BEGIN GIVEN DATA

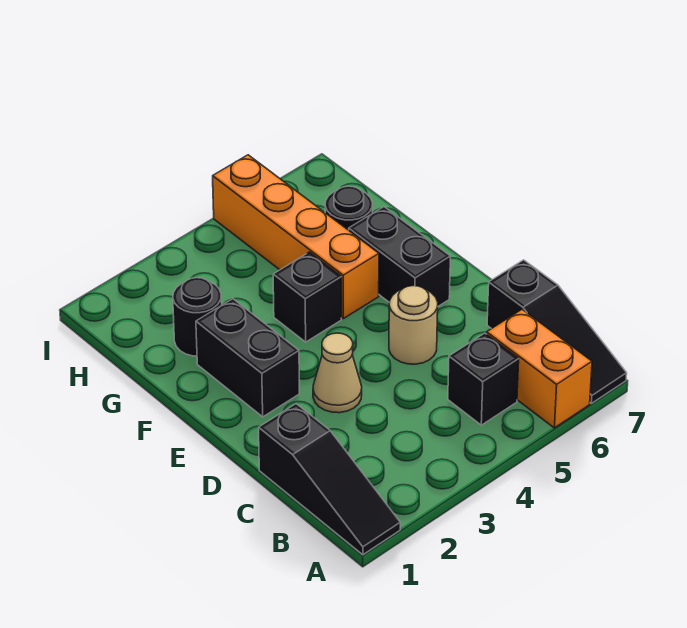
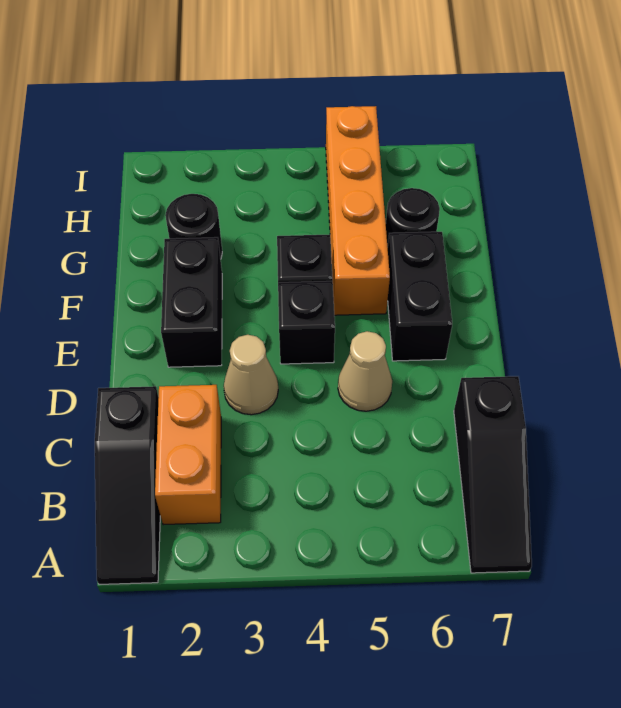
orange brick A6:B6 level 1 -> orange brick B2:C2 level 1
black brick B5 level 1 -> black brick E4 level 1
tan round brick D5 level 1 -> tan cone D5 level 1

END GIVEN DATA
BEGIN GIVEN DATA

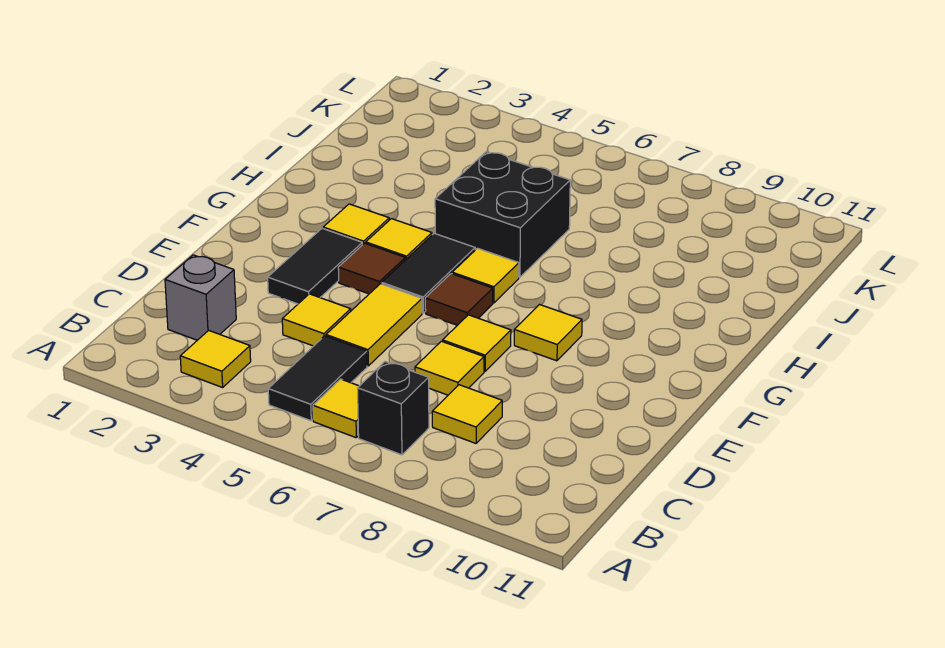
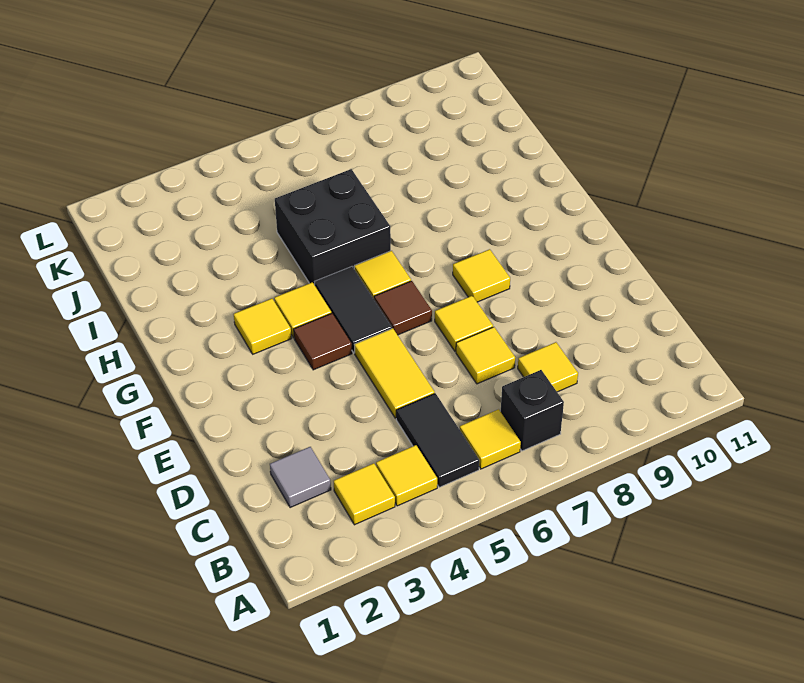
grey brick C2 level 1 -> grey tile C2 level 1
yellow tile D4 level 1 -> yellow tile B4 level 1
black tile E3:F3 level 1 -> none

END GIVEN DATA

▶ TASK STATEMENT
The output should be exactly the lines above from the line containing "black brick B5" to the line containing "tan round brick", inclusive, with no other lines.

▶ RESULT
black brick B5 level 1 -> black brick E4 level 1
tan round brick D5 level 1 -> tan cone D5 level 1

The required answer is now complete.